(Provided entries begins)

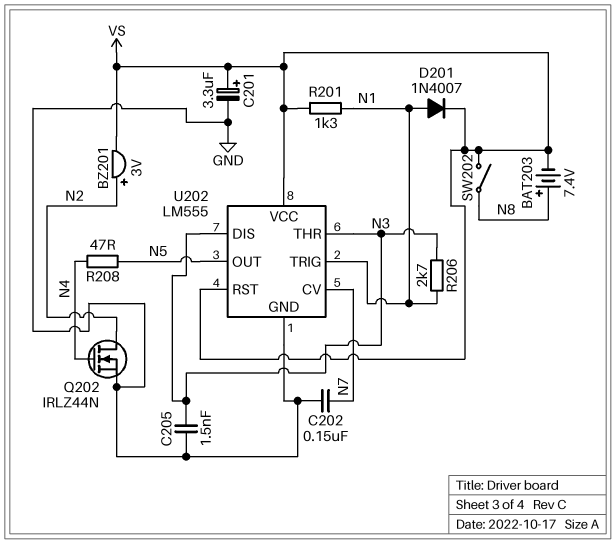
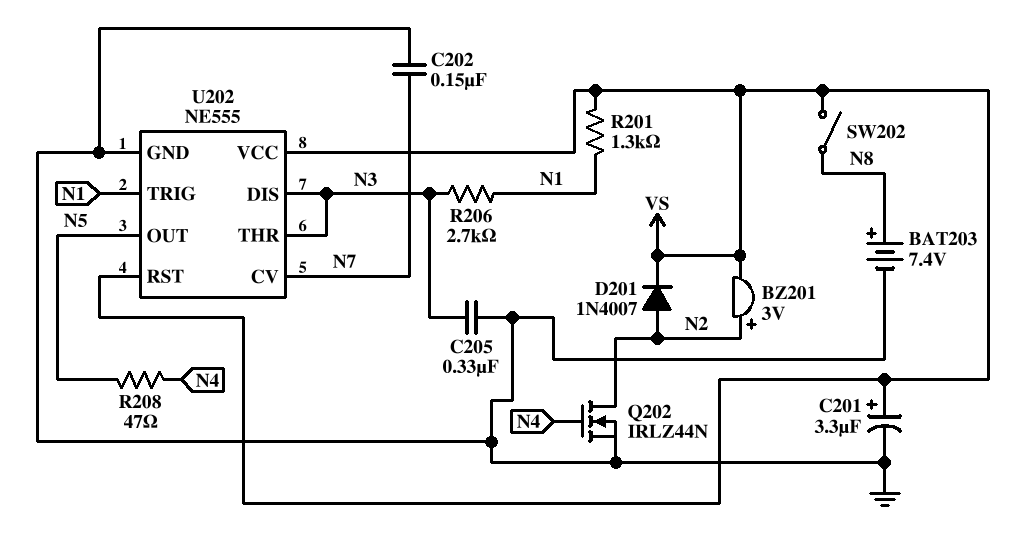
BAT203: 7.4V (plus N8, minus VS) -> 7.4V (plus N8, minus GND)
C205: 1.5nF (GND, N3) -> 330nF (GND, N3)
D201: diode 1N4007 (A N1, K VS) -> diode 1N4007 (A N2, K VS)
U202: LM555 -> NE555

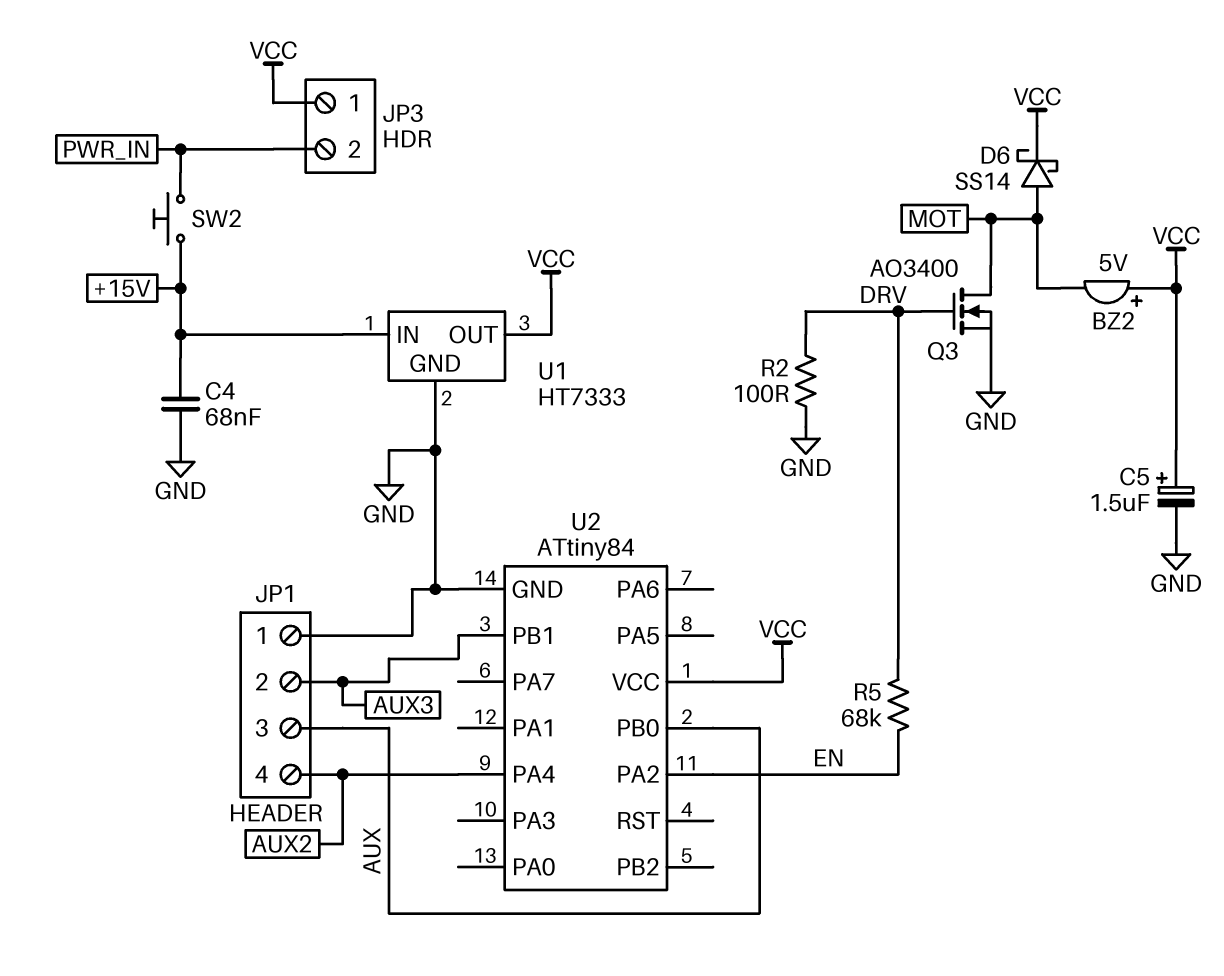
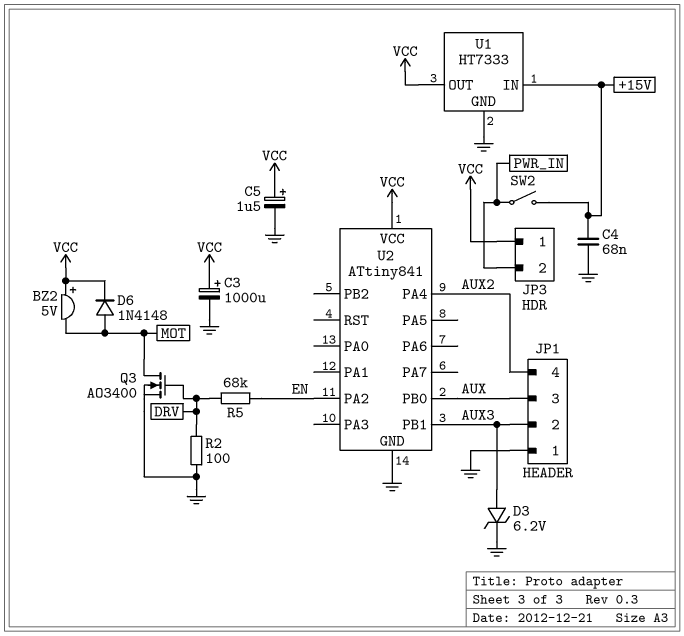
C3: none -> 1000uF (plus VCC, minus GND)
D3: none -> zener 6.2V (A AUX3, K GND)
D6: schottky SS14 (A MOT, K VCC) -> diode 1N4148 (A MOT, K VCC)
SW2: button (+15V, PWR_IN) -> switch (+15V, PWR_IN)
U2: ATtiny84 -> ATtiny841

(Provided entries ends)

Your copy should match every record exactly and contain no pictures.

• [Solved exercise]:
BAT203: 7.4V (plus N8, minus VS) -> 7.4V (plus N8, minus GND)
C205: 1.5nF (GND, N3) -> 330nF (GND, N3)
D201: diode 1N4007 (A N1, K VS) -> diode 1N4007 (A N2, K VS)
U202: LM555 -> NE555

C3: none -> 1000uF (plus VCC, minus GND)
D3: none -> zener 6.2V (A AUX3, K GND)
D6: schottky SS14 (A MOT, K VCC) -> diode 1N4148 (A MOT, K VCC)
SW2: button (+15V, PWR_IN) -> switch (+15V, PWR_IN)
U2: ATtiny84 -> ATtiny841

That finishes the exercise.